Exercise details: Copy the entries that appear below in full, leaving out any picture among them.

The data:
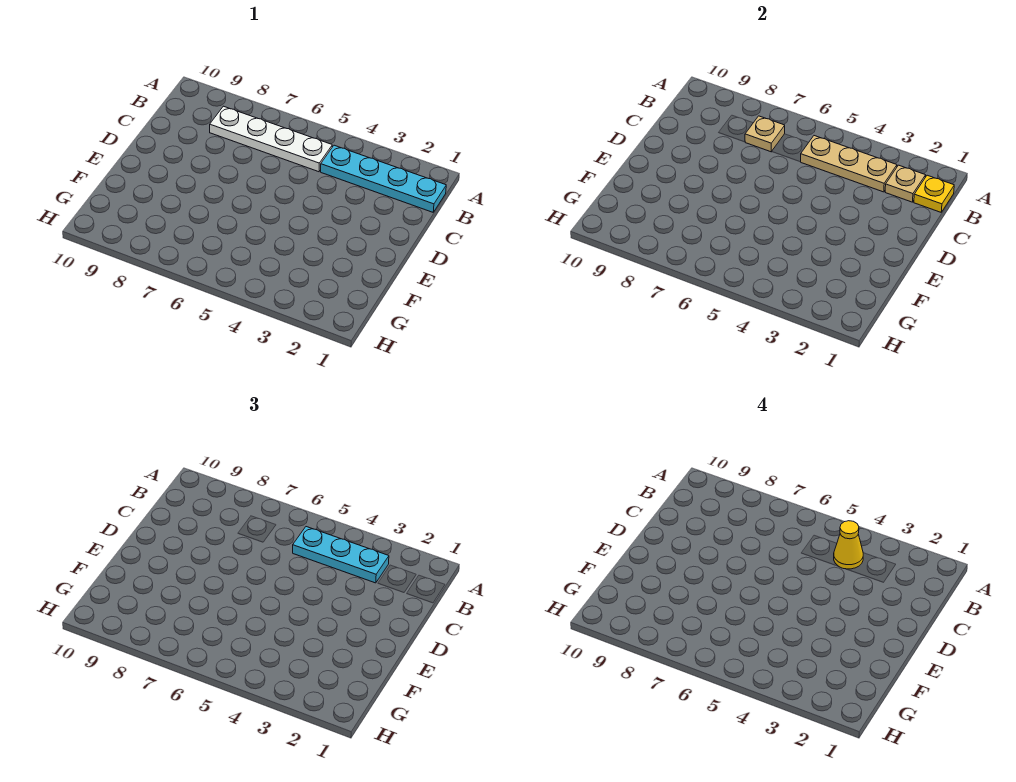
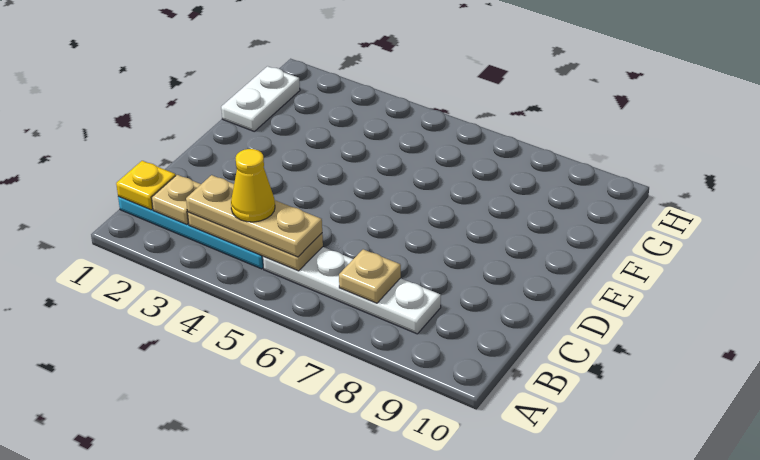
cyan plate B3:B5 level 3 -> tan plate B3:B5 level 3
none -> white plate F1:G1 level 1

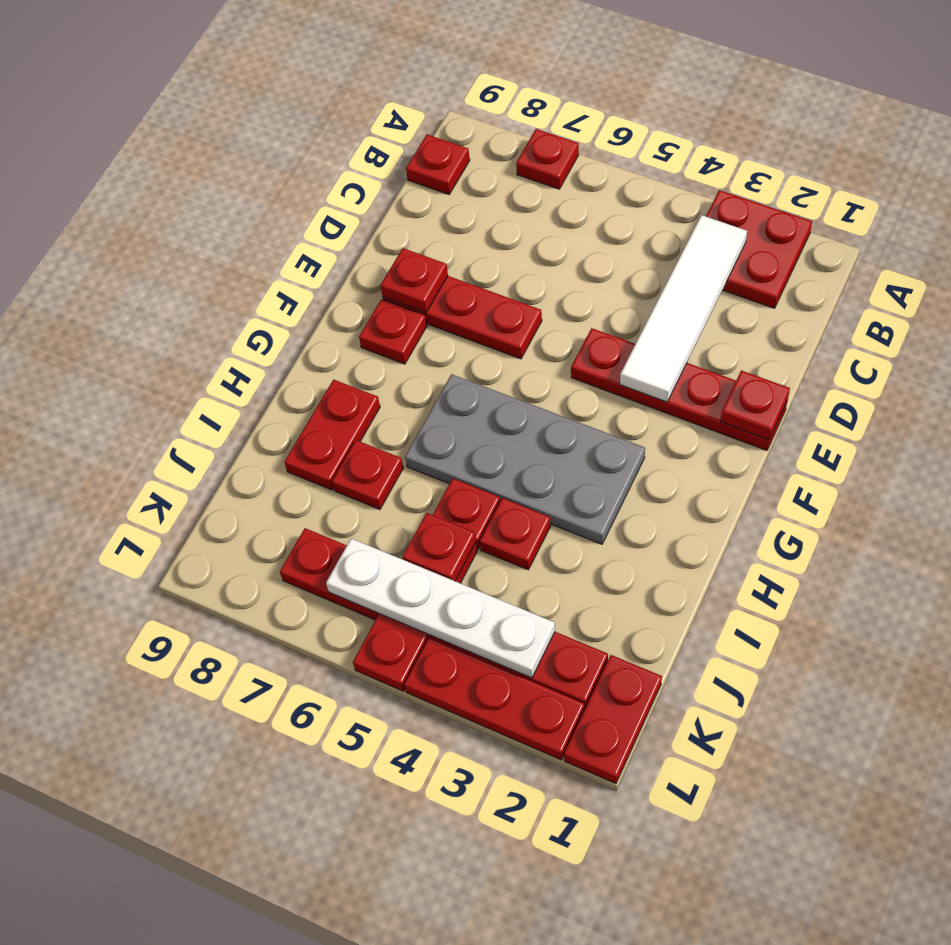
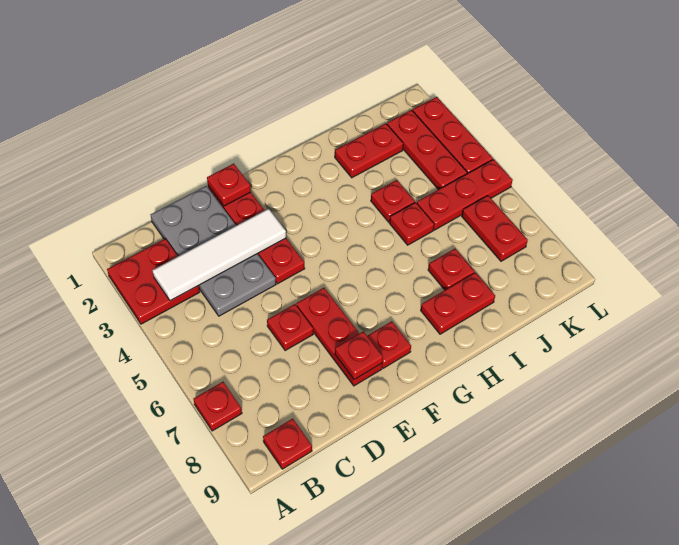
grey plate G3:H6 level 1 -> grey plate C1:D4 level 1
red plate J5 level 2 -> red plate D6 level 1
red plate K1:L1 level 1 -> red plate I2:J2 level 1
white plate K3:K6 level 2 -> none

Reply to the task:
cyan plate B3:B5 level 3 -> tan plate B3:B5 level 3
none -> white plate F1:G1 level 1

grey plate G3:H6 level 1 -> grey plate C1:D4 level 1
red plate J5 level 2 -> red plate D6 level 1
red plate K1:L1 level 1 -> red plate I2:J2 level 1
white plate K3:K6 level 2 -> none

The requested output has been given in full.